**ASSIGNMENT:** Once the pictures are removed, reproduce what is left of the data below exactly.
═════ RECORDED INFORMATION
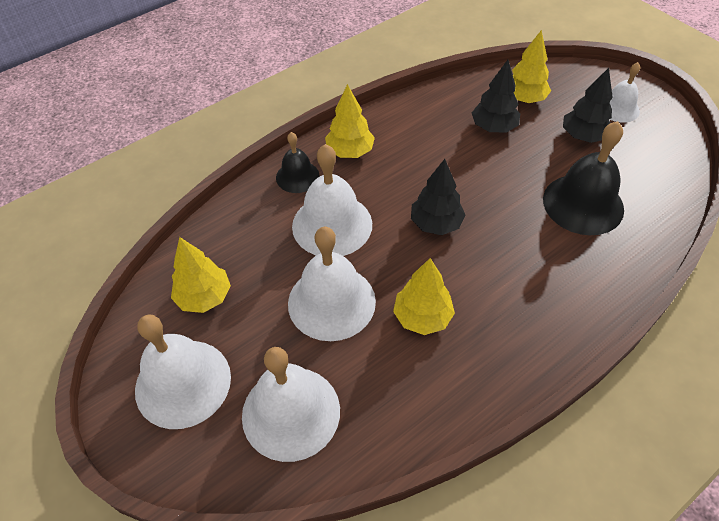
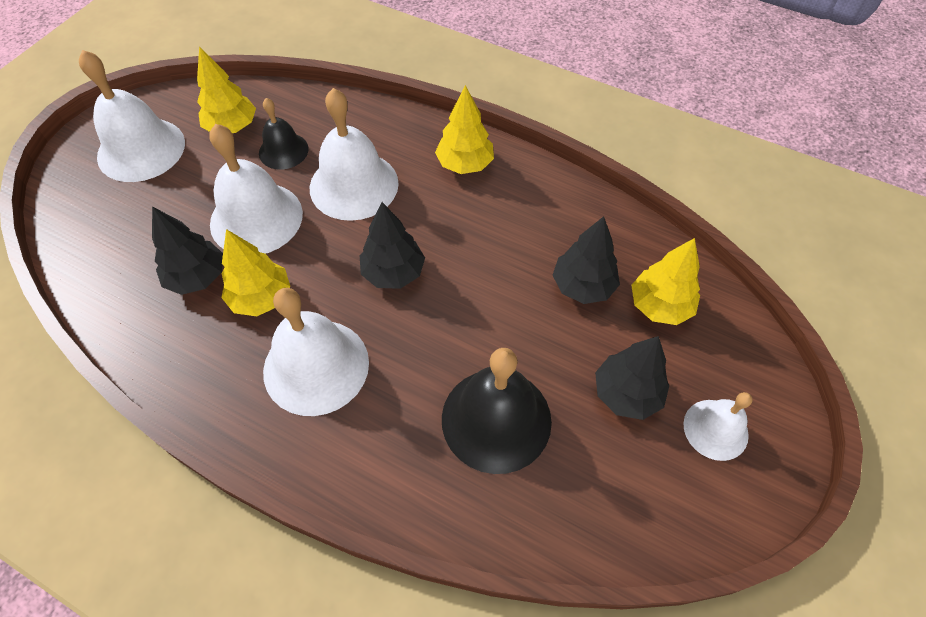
camera: 65 degrees right, 5 degrees up
white bell [242,347,340,462] -> white bell moved to [263,288,369,416]
black bell [276,132,319,193] -> black bell moved to [259,98,309,170]
none -> black tree [152,206,223,295]

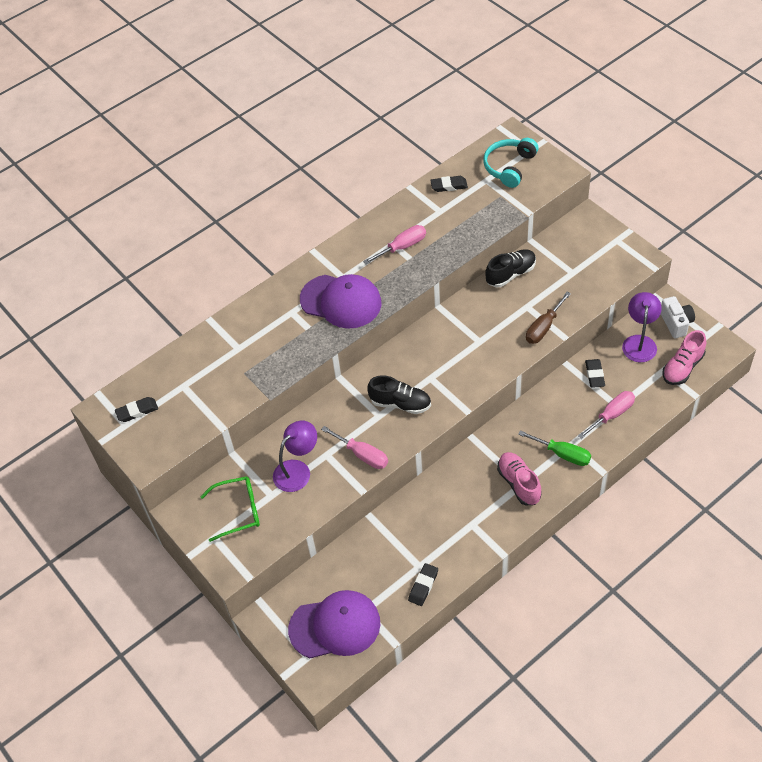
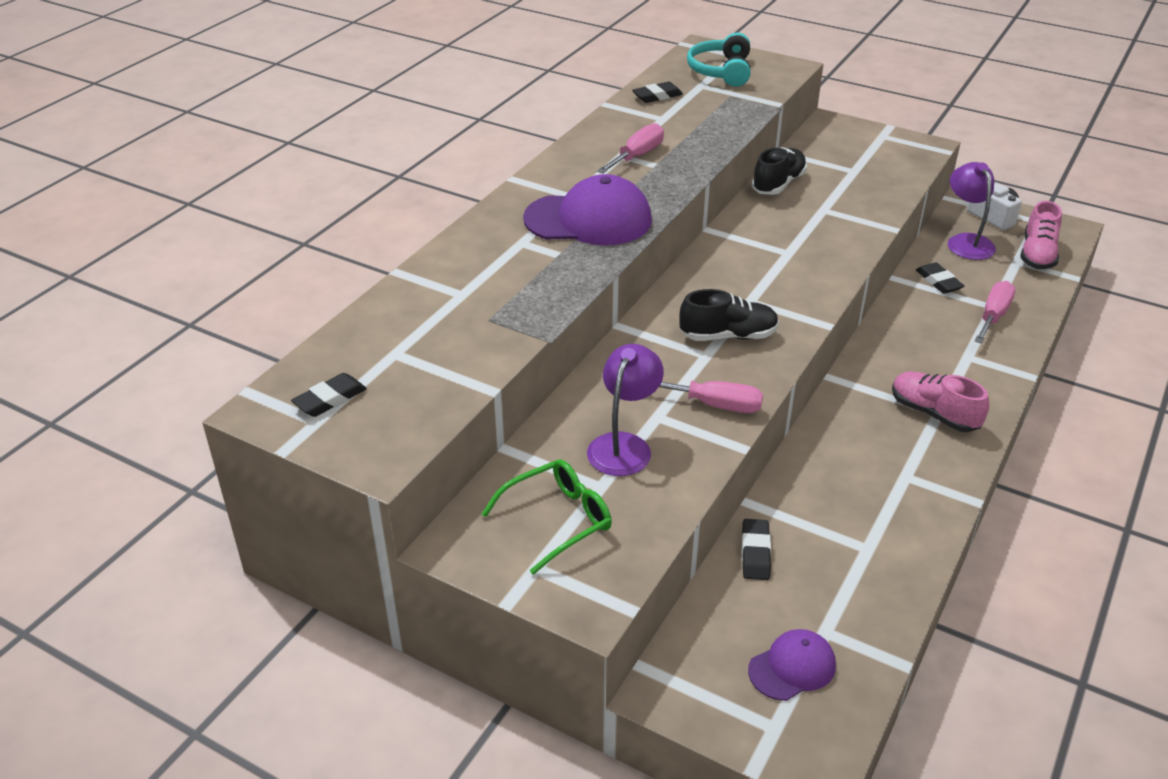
camera: 25 degrees left, 15 degrees down
purple cap [288,590,380,658] -> purple cap [748,629,836,701], size x0.55
black eraser [408,563,438,606] -> black eraser moved to [742,519,771,580]
green screwdriver [518,430,591,466] -> none
brown screwdriver [526,292,571,344] -> none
══════════
**WORKED SOLUTION:**
camera: 65 degrees right, 5 degrees up
white bell [242,347,340,462] -> white bell moved to [263,288,369,416]
black bell [276,132,319,193] -> black bell moved to [259,98,309,170]
none -> black tree [152,206,223,295]

camera: 25 degrees left, 15 degrees down
purple cap [288,590,380,658] -> purple cap [748,629,836,701], size x0.55
black eraser [408,563,438,606] -> black eraser moved to [742,519,771,580]
green screwdriver [518,430,591,466] -> none
brown screwdriver [526,292,571,344] -> none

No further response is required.